Your assignment:
Down to the last line, write out the entries below exactly and omit all pictures.

Data to use:
=== Begin Enclosure ===

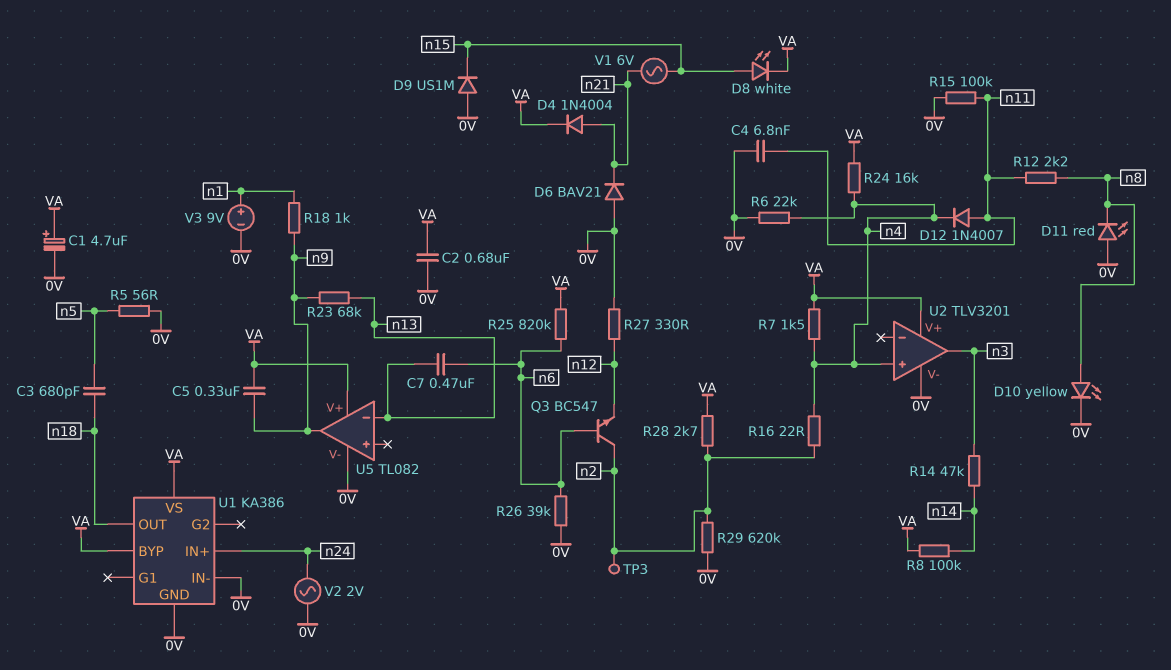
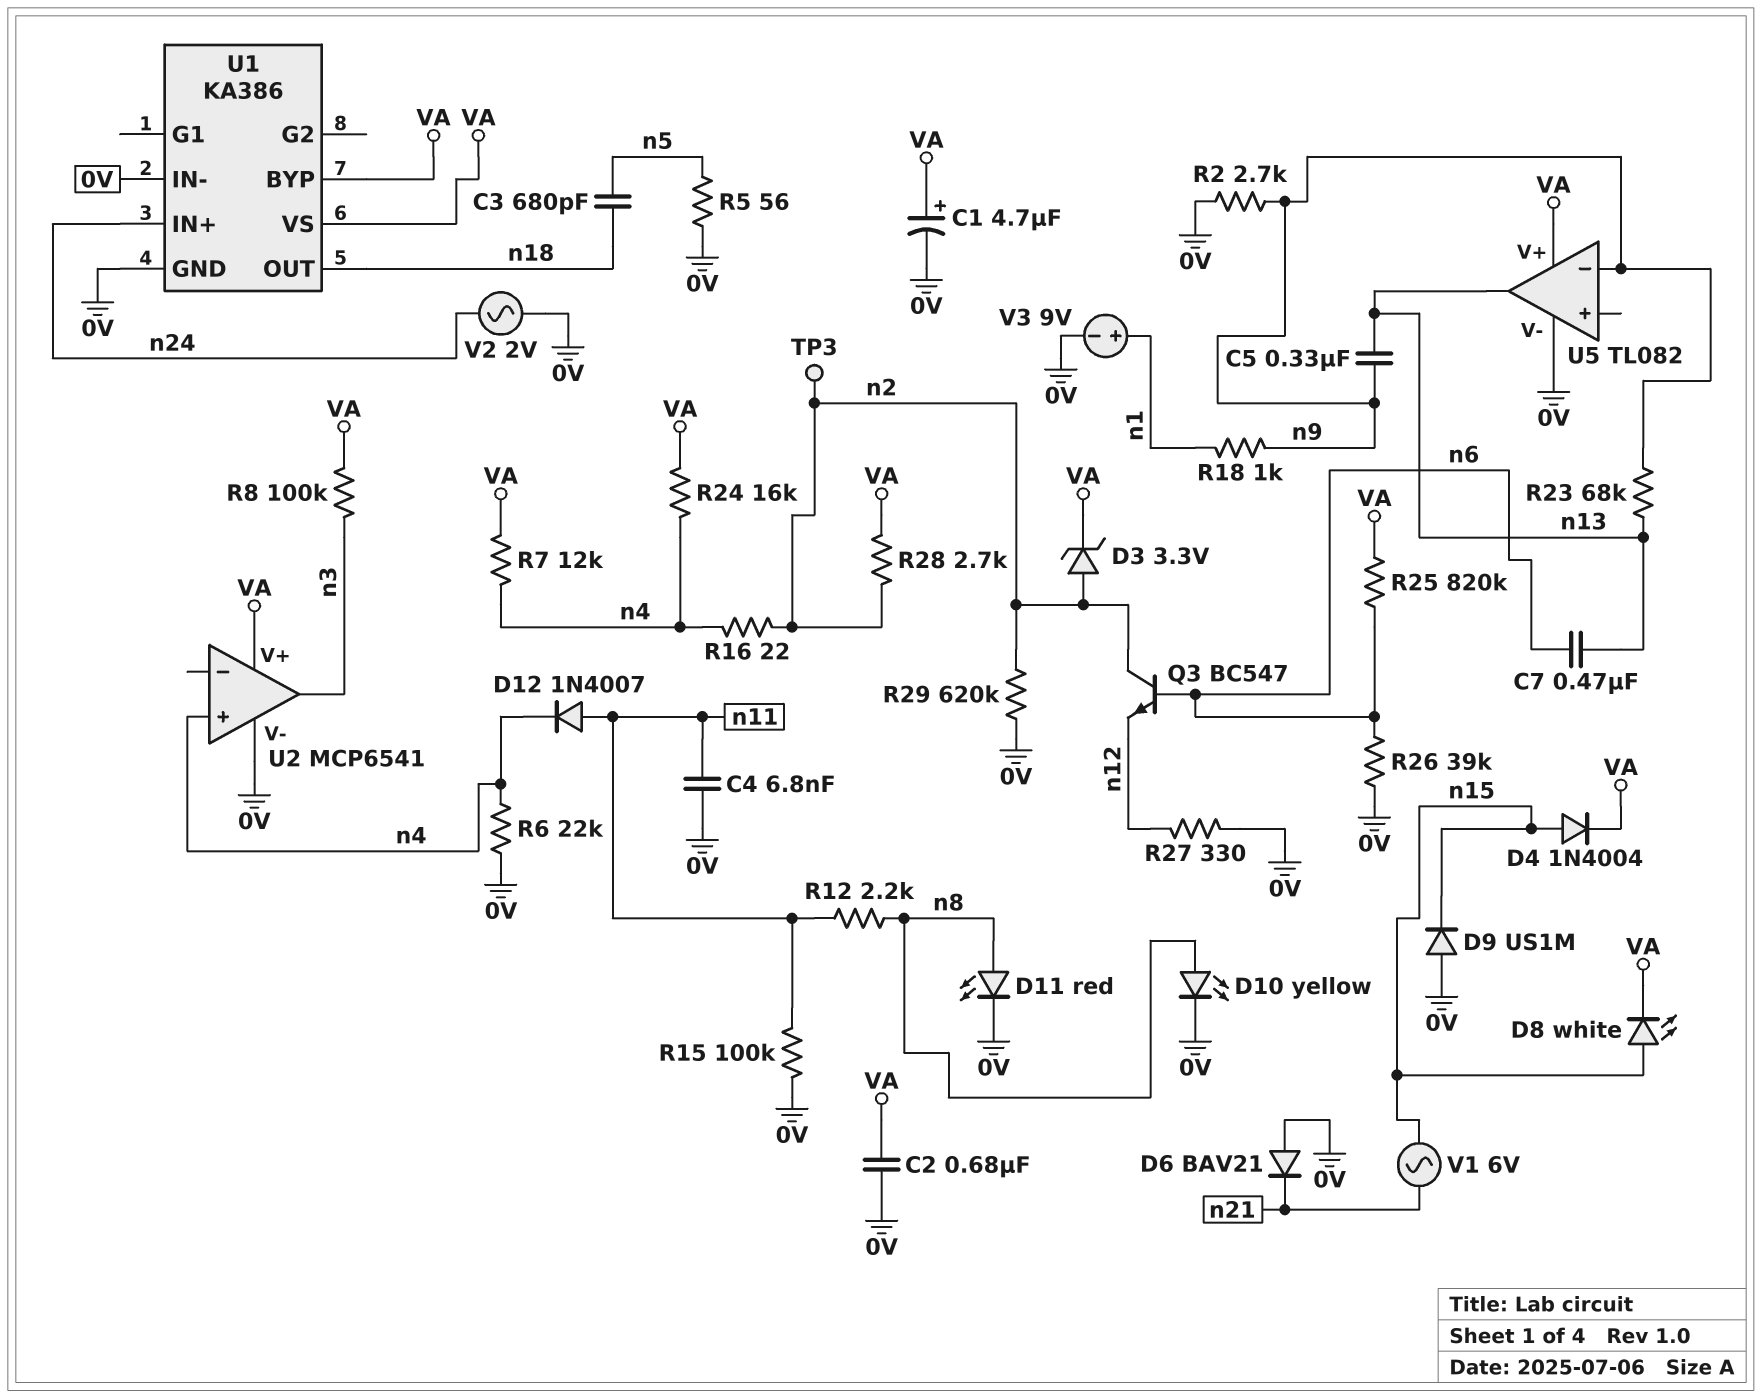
C5: 330nF (VA, n9) -> 330nF (n9, n13)
D3: none -> zener 3.3V (A n2, K VA)
D4: diode 1N4004 (A n21, K VA) -> diode 1N4004 (A n15, K VA)
D11: LED red (A 0V, K n8) -> LED red (A n8, K 0V)
R2: none -> 2.7k (0V, n9)
R7: 1.5k (VA, n4) -> 12k (VA, n4)
R8: 100k (VA, n14) -> 100k (VA, n3)
R14: 47k (n3, n14) -> none
U2: TLV3201 -> MCP6541
U5 pin in-: n13 -> n9
U5 pin out: n9 -> n13

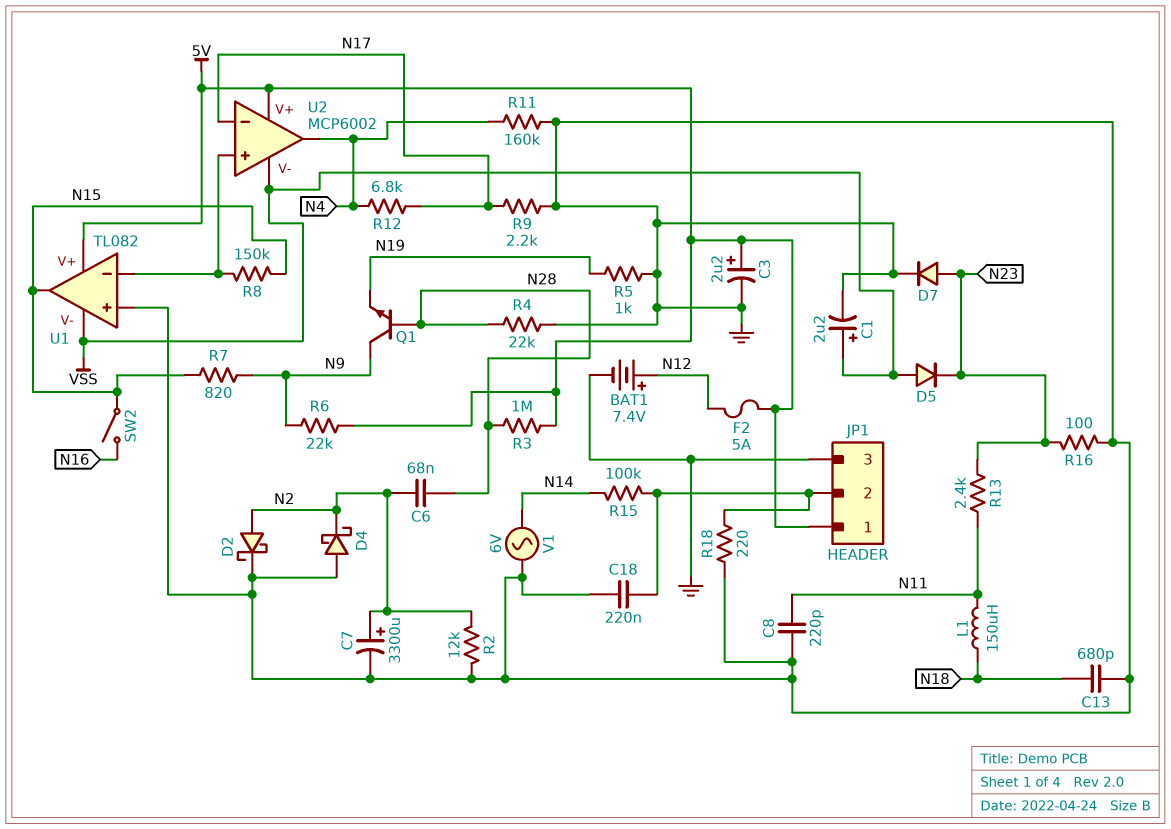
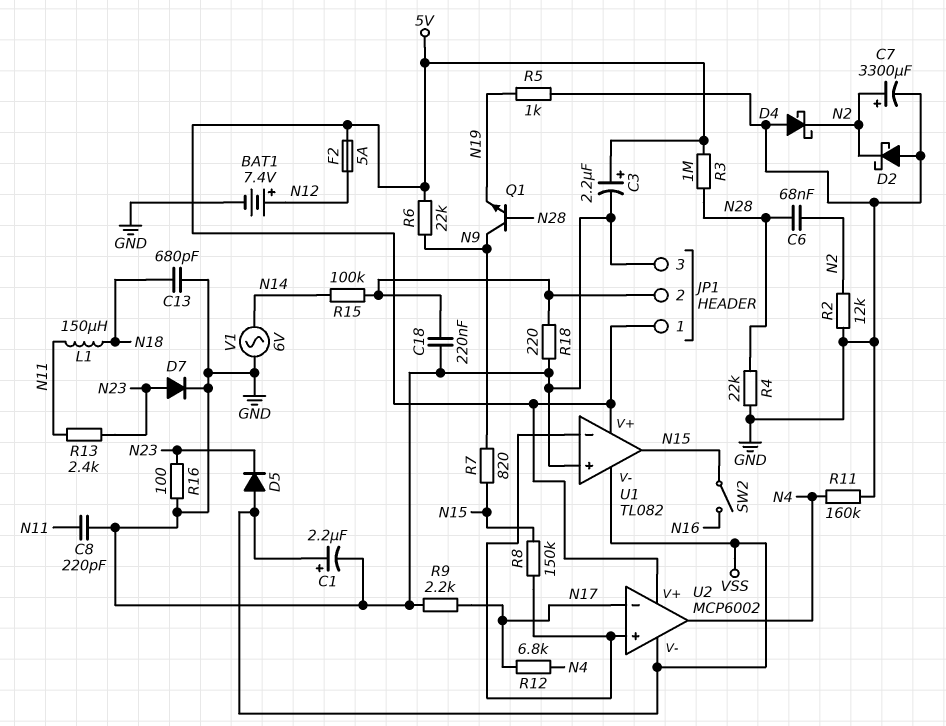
D2: schottky (A N2, K GND) -> schottky (A GND, K N2)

=== End Enclosure ===

Answer section:
C5: 330nF (VA, n9) -> 330nF (n9, n13)
D3: none -> zener 3.3V (A n2, K VA)
D4: diode 1N4004 (A n21, K VA) -> diode 1N4004 (A n15, K VA)
D11: LED red (A 0V, K n8) -> LED red (A n8, K 0V)
R2: none -> 2.7k (0V, n9)
R7: 1.5k (VA, n4) -> 12k (VA, n4)
R8: 100k (VA, n14) -> 100k (VA, n3)
R14: 47k (n3, n14) -> none
U2: TLV3201 -> MCP6541
U5 pin in-: n13 -> n9
U5 pin out: n9 -> n13

D2: schottky (A N2, K GND) -> schottky (A GND, K N2)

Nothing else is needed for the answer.